→ ACTION ITEM
Starting at the line with "cyan circle: moved 1 px left", retype every remaining line of the records exactly. Do not include pictures.

Extracted records:
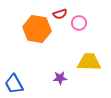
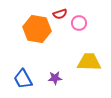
purple star: moved 5 px left
blue trapezoid: moved 9 px right, 5 px up
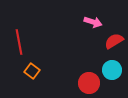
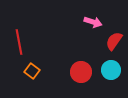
red semicircle: rotated 24 degrees counterclockwise
cyan circle: moved 1 px left
red circle: moved 8 px left, 11 px up
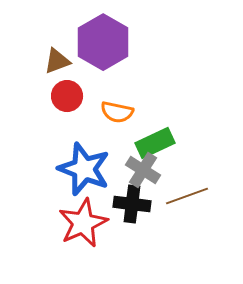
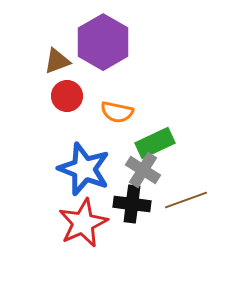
brown line: moved 1 px left, 4 px down
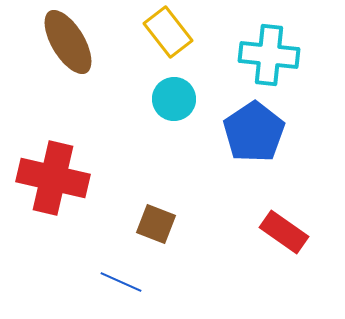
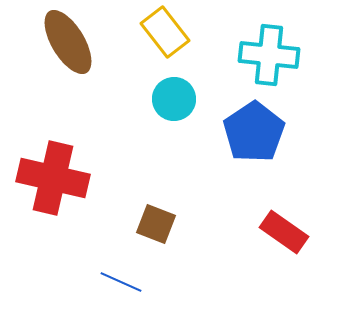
yellow rectangle: moved 3 px left
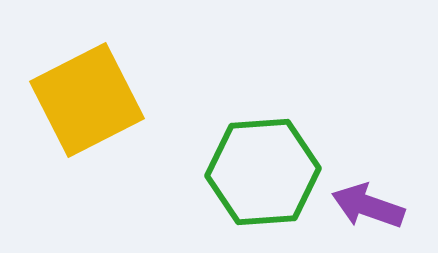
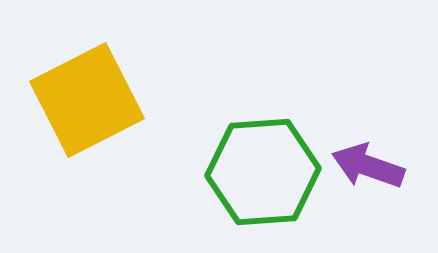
purple arrow: moved 40 px up
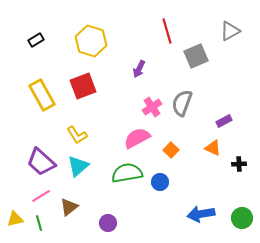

→ REPLY TO THE EXERCISE
cyan circle: moved 1 px left
red circle: moved 8 px left, 11 px up
brown line: moved 1 px left, 4 px down
yellow rectangle: moved 3 px left
purple arrow: moved 40 px up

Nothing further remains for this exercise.